**Work instructions:**
Output begins at the line with "The grey heart" and ends at the last line of the records below. Copy each line in that span exactly, and leave out pictures.

START Data shown

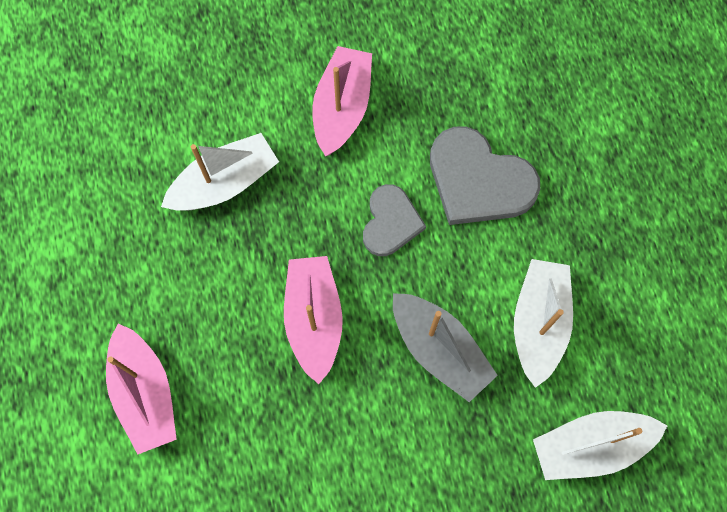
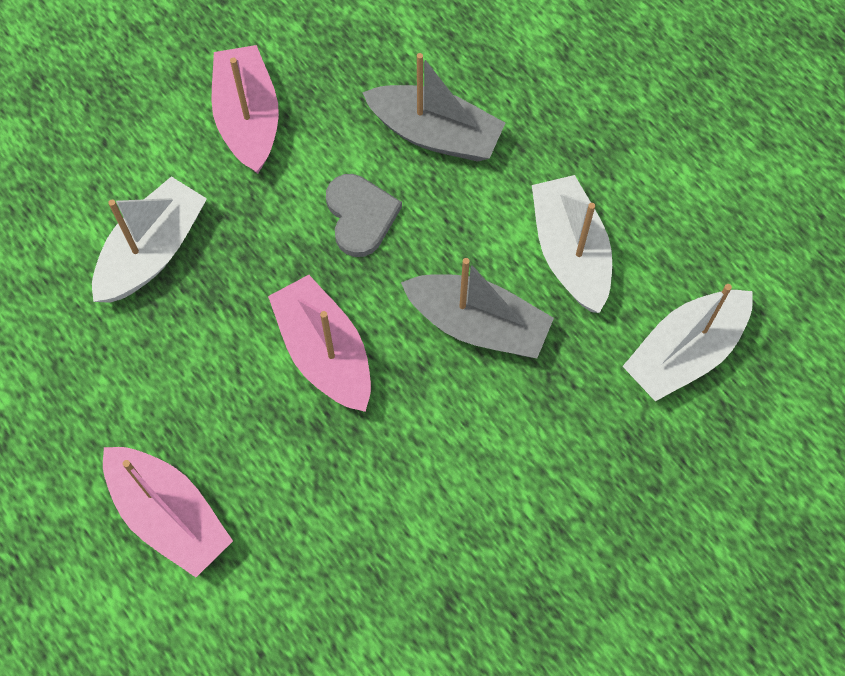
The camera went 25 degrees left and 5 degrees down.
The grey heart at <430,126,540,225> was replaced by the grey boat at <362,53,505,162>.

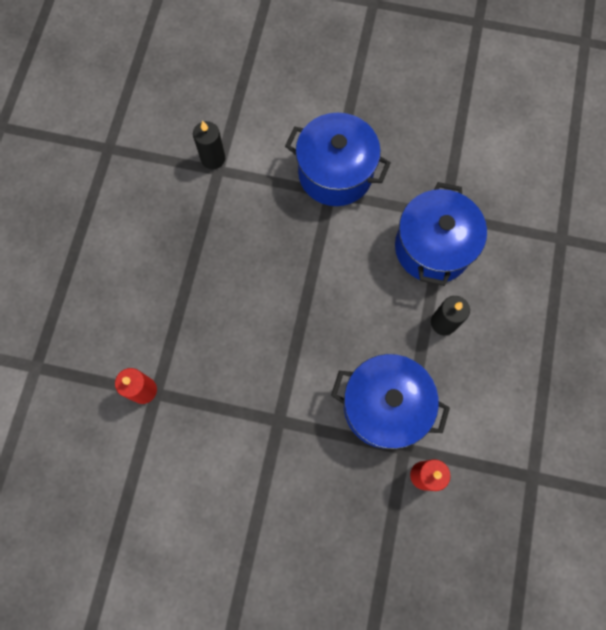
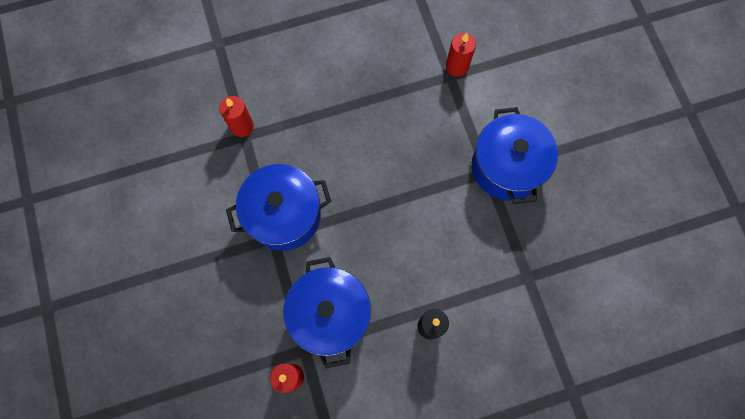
The camera went 60 degrees right and 0 degrees up.
The blue pot moved from <395,182,487,286> to <226,164,332,251>.
The black candle at <193,120,225,169> became the red candle at <446,33,476,77>.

END Data shown

**Result for this exercise:**
The grey heart at <430,126,540,225> was replaced by the grey boat at <362,53,505,162>.

The camera went 60 degrees right and 0 degrees up.
The blue pot moved from <395,182,487,286> to <226,164,332,251>.
The black candle at <193,120,225,169> became the red candle at <446,33,476,77>.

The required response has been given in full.